▸ **DATA EXCERPTS**
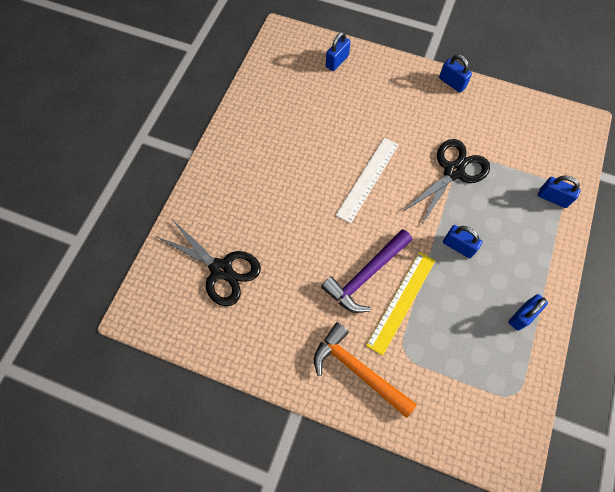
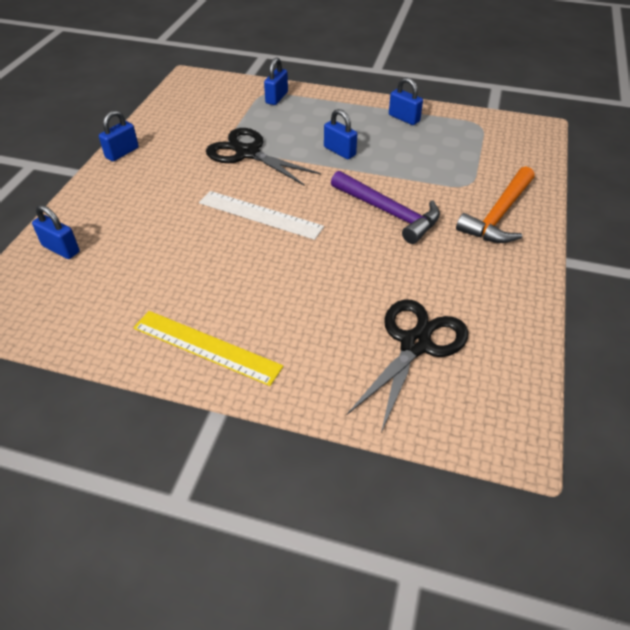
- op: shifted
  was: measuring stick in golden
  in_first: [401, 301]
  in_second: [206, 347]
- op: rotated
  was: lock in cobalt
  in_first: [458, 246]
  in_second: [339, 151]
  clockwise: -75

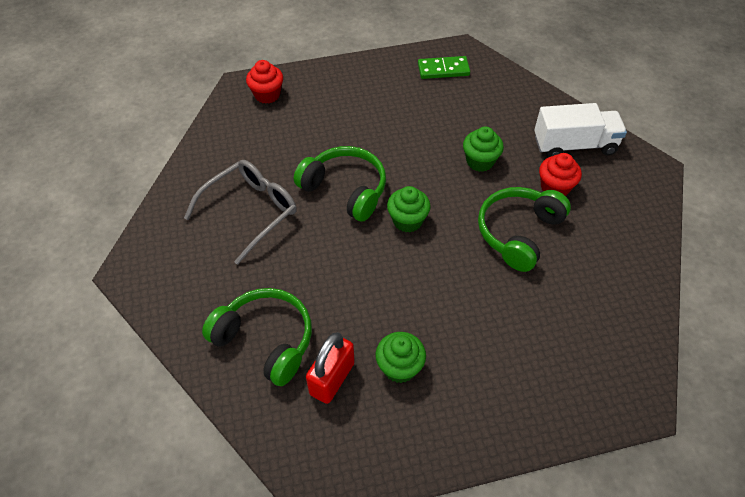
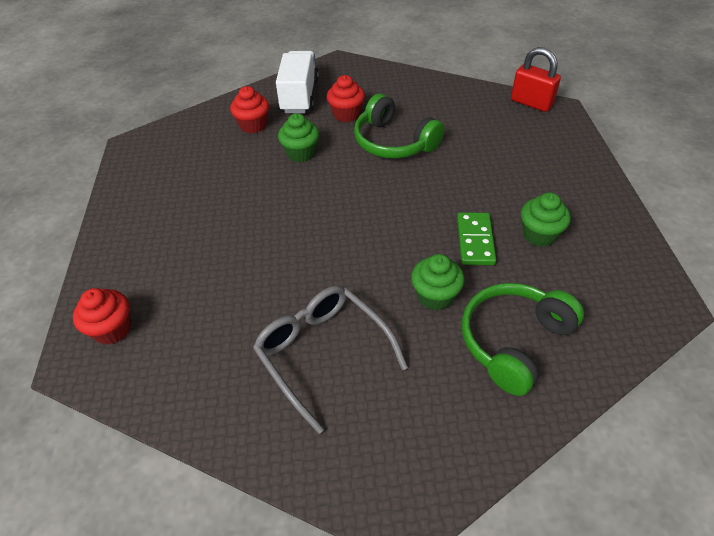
- op: new
  now: fairy cake in scarlet
  in_second: [253, 125]
- op: shifted
  was: fairy cake in green
  in_first: [407, 221]
  in_second: [435, 296]
- op: shifted
  was: domino in green
  in_first: [443, 69]
  in_second: [475, 241]
- op: shifted
  was: lock in scarlet
  in_first: [332, 378]
  in_second: [531, 103]
- op: gone
  was: over-ear headphones in green
  in_first: [345, 189]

▸ **TASK TO COMPLETE**
Reproduce, exactly and with both ends included, every line from the one that contains "in_second: [475, 241]" to the end of the listing above.

▸ **SOLUTION TO THE EXERCISE**
  in_second: [475, 241]
- op: shifted
  was: lock in scarlet
  in_first: [332, 378]
  in_second: [531, 103]
- op: gone
  was: over-ear headphones in green
  in_first: [345, 189]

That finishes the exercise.